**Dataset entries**
= = = =
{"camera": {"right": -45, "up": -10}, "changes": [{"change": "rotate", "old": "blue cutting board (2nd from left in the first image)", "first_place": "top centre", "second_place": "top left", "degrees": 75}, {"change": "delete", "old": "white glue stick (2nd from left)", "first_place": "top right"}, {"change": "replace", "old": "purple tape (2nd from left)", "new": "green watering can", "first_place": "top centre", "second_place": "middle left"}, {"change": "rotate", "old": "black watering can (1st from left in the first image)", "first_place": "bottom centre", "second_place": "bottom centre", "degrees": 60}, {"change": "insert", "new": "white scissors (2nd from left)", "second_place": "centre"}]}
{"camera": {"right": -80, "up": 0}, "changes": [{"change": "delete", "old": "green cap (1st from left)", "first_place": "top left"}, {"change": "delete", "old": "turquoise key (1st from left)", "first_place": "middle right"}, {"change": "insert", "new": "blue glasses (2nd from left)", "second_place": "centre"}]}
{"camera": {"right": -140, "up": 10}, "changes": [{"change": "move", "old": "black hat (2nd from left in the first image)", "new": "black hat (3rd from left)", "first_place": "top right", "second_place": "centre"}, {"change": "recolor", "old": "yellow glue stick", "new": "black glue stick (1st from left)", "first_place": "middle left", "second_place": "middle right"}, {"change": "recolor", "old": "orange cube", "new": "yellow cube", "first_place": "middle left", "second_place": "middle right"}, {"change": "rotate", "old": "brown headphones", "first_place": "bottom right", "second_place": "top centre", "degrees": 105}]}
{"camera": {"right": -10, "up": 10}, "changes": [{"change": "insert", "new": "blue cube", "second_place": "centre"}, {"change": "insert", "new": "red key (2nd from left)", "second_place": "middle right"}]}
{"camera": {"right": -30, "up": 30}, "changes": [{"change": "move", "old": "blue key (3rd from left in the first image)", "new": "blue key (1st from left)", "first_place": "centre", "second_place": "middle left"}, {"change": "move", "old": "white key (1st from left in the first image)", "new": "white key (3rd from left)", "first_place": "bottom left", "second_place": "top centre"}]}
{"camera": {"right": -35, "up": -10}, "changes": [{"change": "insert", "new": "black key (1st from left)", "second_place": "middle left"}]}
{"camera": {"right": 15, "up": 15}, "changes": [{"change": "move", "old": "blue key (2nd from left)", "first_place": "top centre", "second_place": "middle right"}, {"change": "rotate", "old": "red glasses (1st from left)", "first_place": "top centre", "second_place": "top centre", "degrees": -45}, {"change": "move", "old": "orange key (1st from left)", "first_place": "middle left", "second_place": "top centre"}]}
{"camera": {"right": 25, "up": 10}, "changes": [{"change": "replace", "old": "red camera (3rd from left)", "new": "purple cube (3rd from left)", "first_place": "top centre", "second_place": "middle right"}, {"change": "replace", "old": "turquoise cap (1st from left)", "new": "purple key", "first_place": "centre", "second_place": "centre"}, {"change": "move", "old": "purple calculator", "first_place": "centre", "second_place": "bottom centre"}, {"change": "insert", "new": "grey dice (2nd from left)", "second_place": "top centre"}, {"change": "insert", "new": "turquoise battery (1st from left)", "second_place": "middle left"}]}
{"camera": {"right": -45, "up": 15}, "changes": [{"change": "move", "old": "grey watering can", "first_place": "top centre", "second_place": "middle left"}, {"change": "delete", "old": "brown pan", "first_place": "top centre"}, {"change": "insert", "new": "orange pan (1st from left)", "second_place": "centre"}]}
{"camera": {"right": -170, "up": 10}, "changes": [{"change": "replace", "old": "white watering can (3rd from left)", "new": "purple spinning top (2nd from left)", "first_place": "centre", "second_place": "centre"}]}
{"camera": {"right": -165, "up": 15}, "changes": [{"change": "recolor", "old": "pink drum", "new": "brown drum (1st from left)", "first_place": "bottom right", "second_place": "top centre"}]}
= = = =
**Task to carry out**
Reproduce every record, matching each line exactly.

**Output**
{"camera": {"right": -45, "up": -10}, "changes": [{"change": "rotate", "old": "blue cutting board (2nd from left in the first image)", "first_place": "top centre", "second_place": "top left", "degrees": 75}, {"change": "delete", "old": "white glue stick (2nd from left)", "first_place": "top right"}, {"change": "replace", "old": "purple tape (2nd from left)", "new": "green watering can", "first_place": "top centre", "second_place": "middle left"}, {"change": "rotate", "old": "black watering can (1st from left in the first image)", "first_place": "bottom centre", "second_place": "bottom centre", "degrees": 60}, {"change": "insert", "new": "white scissors (2nd from left)", "second_place": "centre"}]}
{"camera": {"right": -80, "up": 0}, "changes": [{"change": "delete", "old": "green cap (1st from left)", "first_place": "top left"}, {"change": "delete", "old": "turquoise key (1st from left)", "first_place": "middle right"}, {"change": "insert", "new": "blue glasses (2nd from left)", "second_place": "centre"}]}
{"camera": {"right": -140, "up": 10}, "changes": [{"change": "move", "old": "black hat (2nd from left in the first image)", "new": "black hat (3rd from left)", "first_place": "top right", "second_place": "centre"}, {"change": "recolor", "old": "yellow glue stick", "new": "black glue stick (1st from left)", "first_place": "middle left", "second_place": "middle right"}, {"change": "recolor", "old": "orange cube", "new": "yellow cube", "first_place": "middle left", "second_place": "middle right"}, {"change": "rotate", "old": "brown headphones", "first_place": "bottom right", "second_place": "top centre", "degrees": 105}]}
{"camera": {"right": -10, "up": 10}, "changes": [{"change": "insert", "new": "blue cube", "second_place": "centre"}, {"change": "insert", "new": "red key (2nd from left)", "second_place": "middle right"}]}
{"camera": {"right": -30, "up": 30}, "changes": [{"change": "move", "old": "blue key (3rd from left in the first image)", "new": "blue key (1st from left)", "first_place": "centre", "second_place": "middle left"}, {"change": "move", "old": "white key (1st from left in the first image)", "new": "white key (3rd from left)", "first_place": "bottom left", "second_place": "top centre"}]}
{"camera": {"right": -35, "up": -10}, "changes": [{"change": "insert", "new": "black key (1st from left)", "second_place": "middle left"}]}
{"camera": {"right": 15, "up": 15}, "changes": [{"change": "move", "old": "blue key (2nd from left)", "first_place": "top centre", "second_place": "middle right"}, {"change": "rotate", "old": "red glasses (1st from left)", "first_place": "top centre", "second_place": "top centre", "degrees": -45}, {"change": "move", "old": "orange key (1st from left)", "first_place": "middle left", "second_place": "top centre"}]}
{"camera": {"right": 25, "up": 10}, "changes": [{"change": "replace", "old": "red camera (3rd from left)", "new": "purple cube (3rd from left)", "first_place": "top centre", "second_place": "middle right"}, {"change": "replace", "old": "turquoise cap (1st from left)", "new": "purple key", "first_place": "centre", "second_place": "centre"}, {"change": "move", "old": "purple calculator", "first_place": "centre", "second_place": "bottom centre"}, {"change": "insert", "new": "grey dice (2nd from left)", "second_place": "top centre"}, {"change": "insert", "new": "turquoise battery (1st from left)", "second_place": "middle left"}]}
{"camera": {"right": -45, "up": 15}, "changes": [{"change": "move", "old": "grey watering can", "first_place": "top centre", "second_place": "middle left"}, {"change": "delete", "old": "brown pan", "first_place": "top centre"}, {"change": "insert", "new": "orange pan (1st from left)", "second_place": "centre"}]}
{"camera": {"right": -170, "up": 10}, "changes": [{"change": "replace", "old": "white watering can (3rd from left)", "new": "purple spinning top (2nd from left)", "first_place": "centre", "second_place": "centre"}]}
{"camera": {"right": -165, "up": 15}, "changes": [{"change": "recolor", "old": "pink drum", "new": "brown drum (1st from left)", "first_place": "bottom right", "second_place": "top centre"}]}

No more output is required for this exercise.